---------- Data for this task ----------

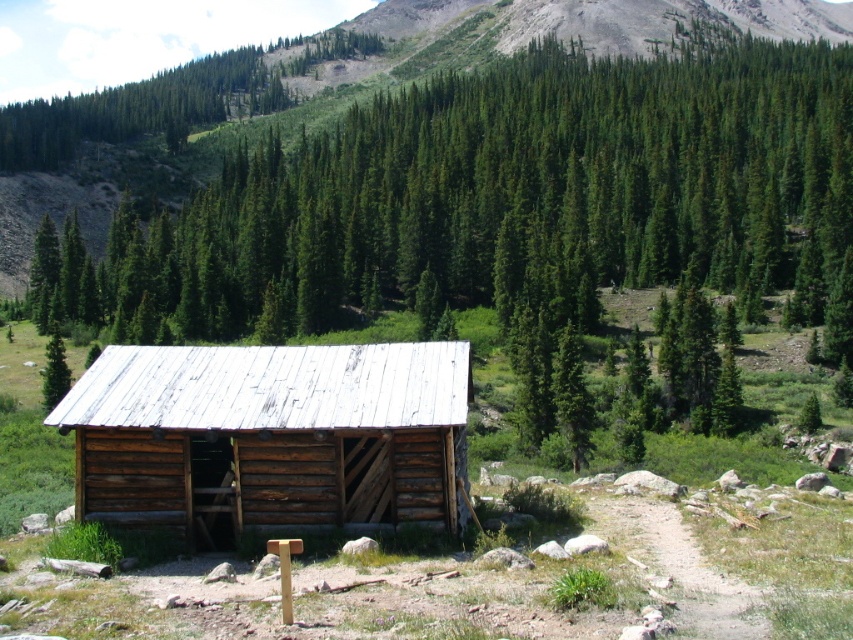
You are standing at the entrance of the rustic wooden cabin and notice two points marked in the scene. The first point is located at coordinates point (781,205), and the second point is at point (45,352). Which of these points is closer to your current position?

Point (45,352) is closer to your current position because it is nearer to the camera compared to point (781,205), which is further away.

You are standing in front of the weathered wood cabin at center and want to walk towards the green matte tree at center. Which direction should you move to reach the tree?

The weathered wood cabin at center is to the right of the green matte tree at center, so you should move to your left to reach the green matte tree at center.

You are a hiker who wants to take a photo of the weathered wood shed at center and the green matte tree at center. Which object should you focus on first if you want to capture both in a single frame without moving the camera?

The weathered wood shed at center is smaller than the green matte tree at center, so you should focus on the green matte tree at center first to ensure it fits within the frame.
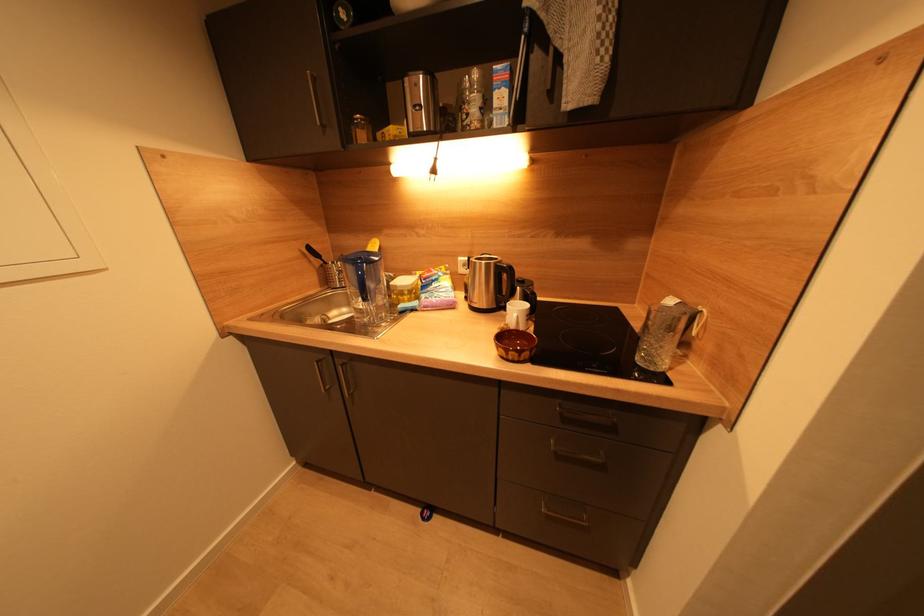
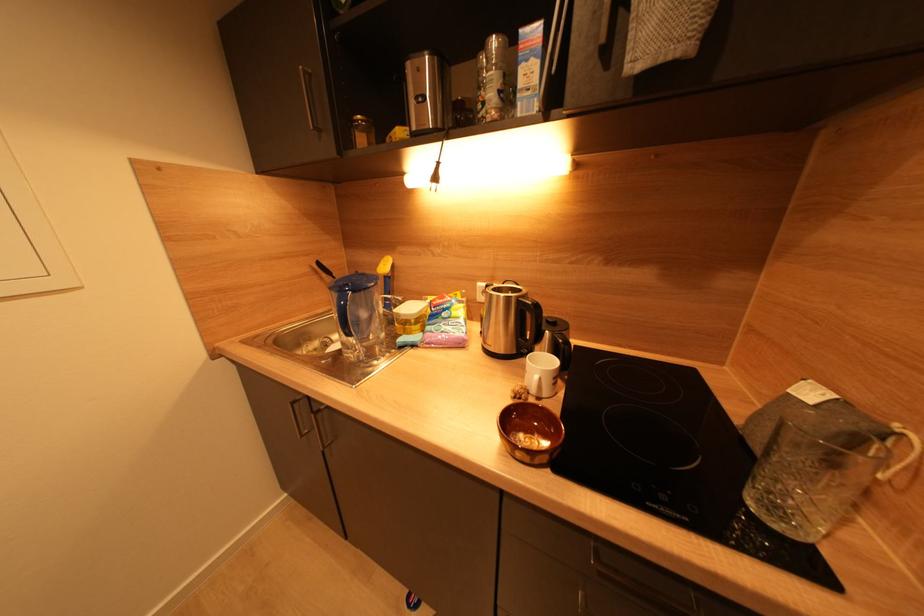
From the picture: What movement of the cameraman would produce the second image?

The movement direction of the cameraman is right, forward.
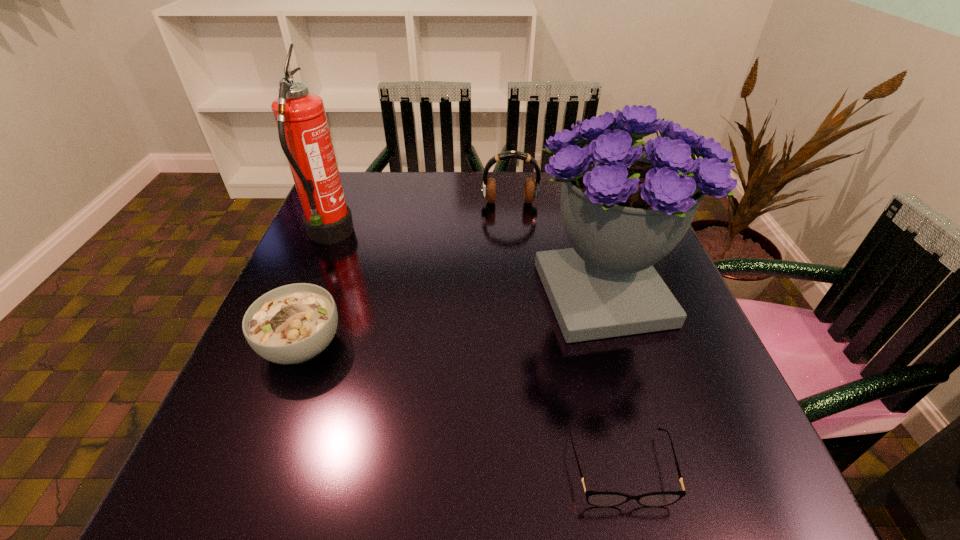
The image size is (960, 540). In order to click on free space that satisfies the following two spatial constraints: 1. on the front-facing side of the fire extinguisher; 2. on the left side of the bouquet in this screenshot , I will do `click(305, 294)`.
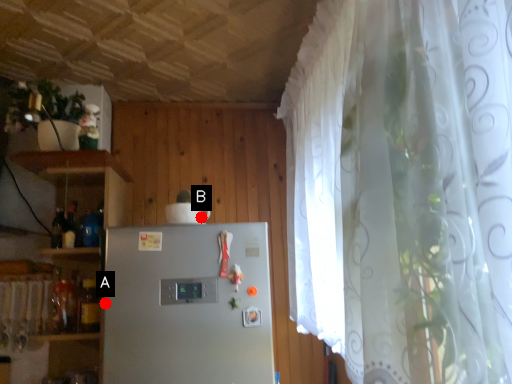
Question: Two points are circled on the image, labeled by A and B beside each circle. Among these points, which one is nearest to the camera?

Choices:
 (A) A is closer
 (B) B is closer

Answer: (A)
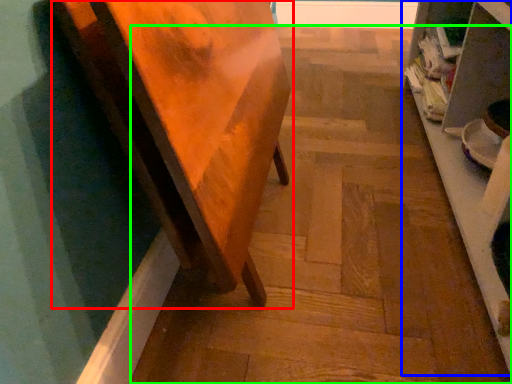
Question: Which object is the farthest from furniture (highlighted by a red box)? Choose among these: shelf (highlighted by a blue box) or stair (highlighted by a green box).

Choices:
 (A) shelf
 (B) stair

Answer: (A)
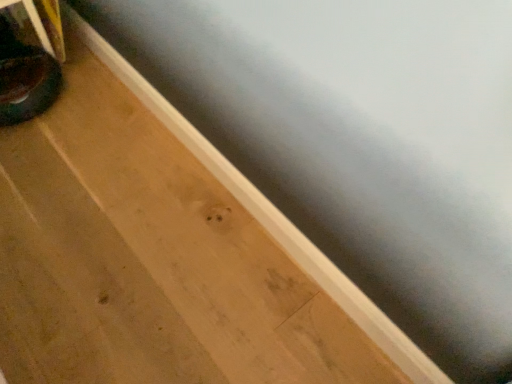
Identify the location of free space in front of shiny brown shoe at left. (36, 154).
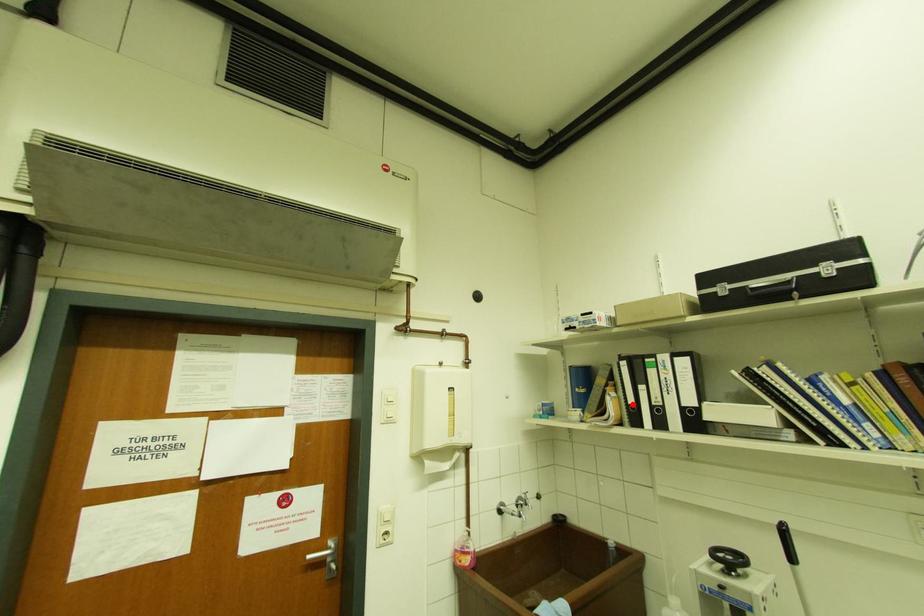
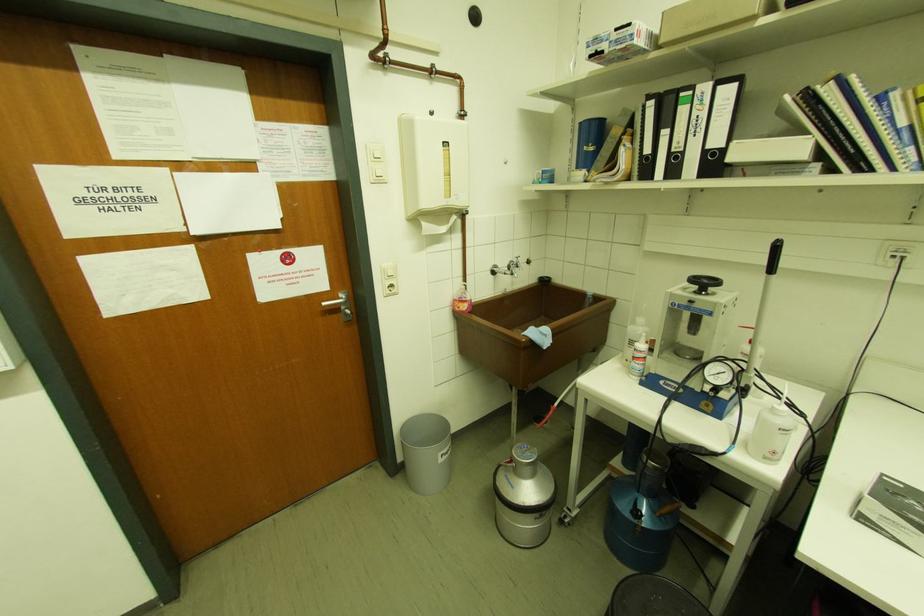
Question: I am providing you with two images of the same scene from different viewpoints. A red point is marked on the first image. At the location where the point appears in image 1, is it still visible in image 2?

Choices:
 (A) Yes
 (B) No

Answer: (A)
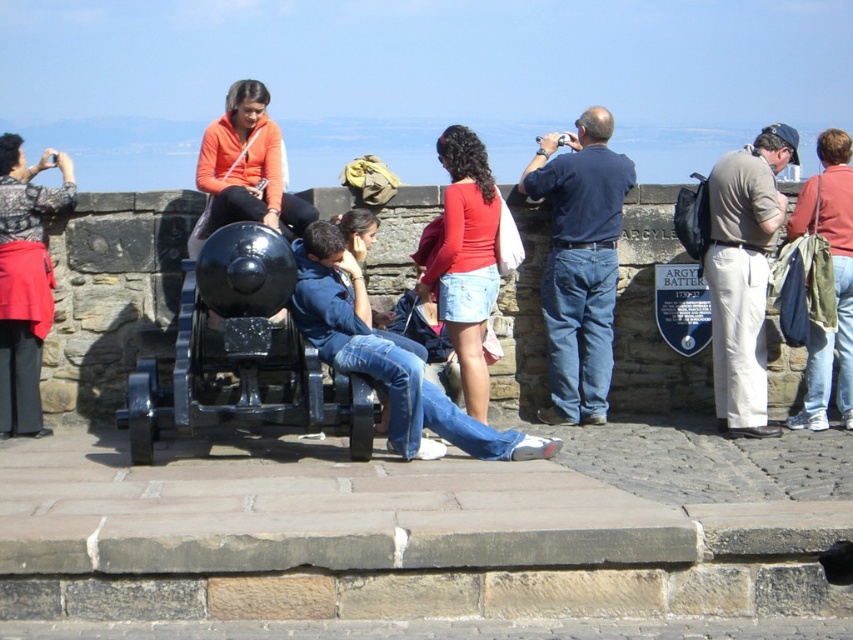
Question: Which of the following is the farthest from the observer?

Choices:
 (A) black polished cannon at center
 (B) denim shorts at center
 (C) denim jeans at right

Answer: (C)

Question: Which of these objects is positioned closest to the black polished cannon at center?

Choices:
 (A) khaki cotton pants at right
 (B) denim shorts at center
 (C) denim jeans at right

Answer: (B)

Question: Which object is farther from the camera taking this photo?

Choices:
 (A) black polished cannon at center
 (B) denim jeans at right
 (C) khaki cotton pants at right

Answer: (B)

Question: Is matte black camera at left bigger than denim shorts at center?

Choices:
 (A) yes
 (B) no

Answer: (A)

Question: Is khaki cotton pants at right to the left of matte black camera at left from the viewer's perspective?

Choices:
 (A) no
 (B) yes

Answer: (A)

Question: Is the position of matte black camera at left more distant than that of denim shorts at center?

Choices:
 (A) yes
 (B) no

Answer: (A)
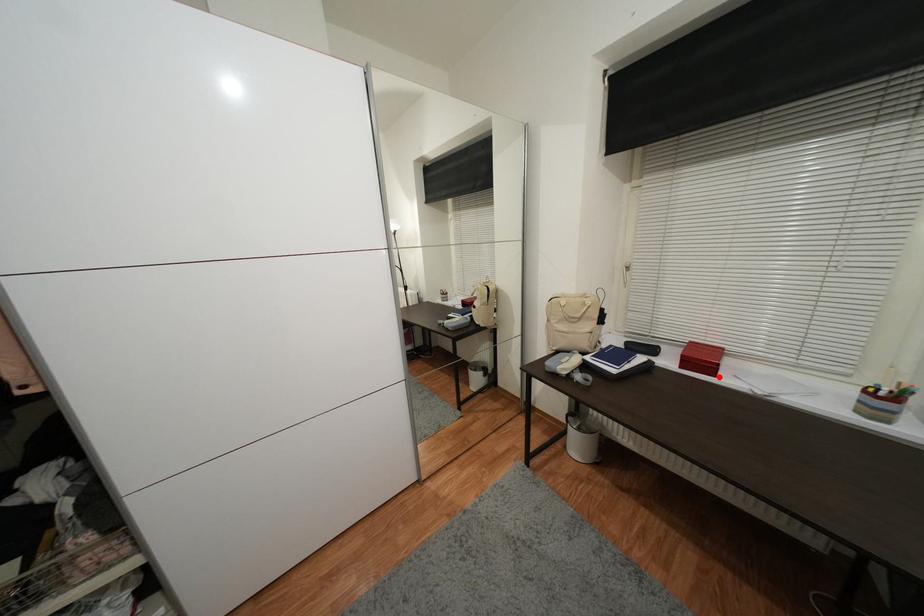
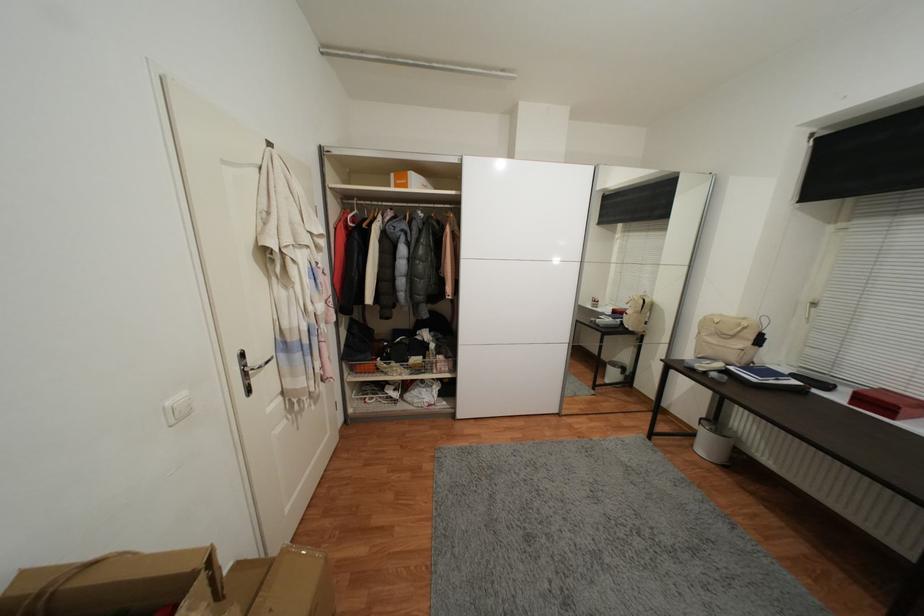
The point at the highlighted location is marked in the first image. Where is the corresponding point in the second image?

(897, 419)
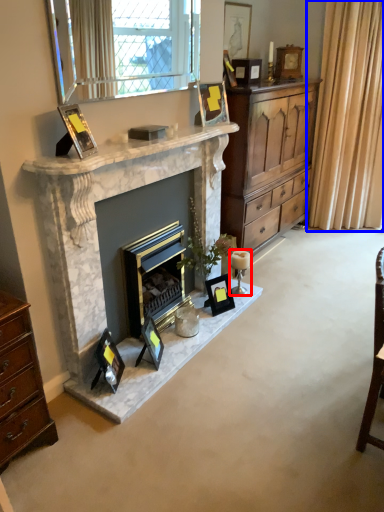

----------

_Task to carry out:_
Report each line of the rows above that contains the word "frame", copying every such line in full.

_Answer for the task:_
You are a hiker who wants to take a photo of the weathered wood shed at center and the green matte tree at center. Which object should you focus on first if you want to capture both in a single frame without moving the camera?
The weathered wood shed at center is smaller than the green matte tree at center, so you should focus on the green matte tree at center first to ensure it fits within the frame.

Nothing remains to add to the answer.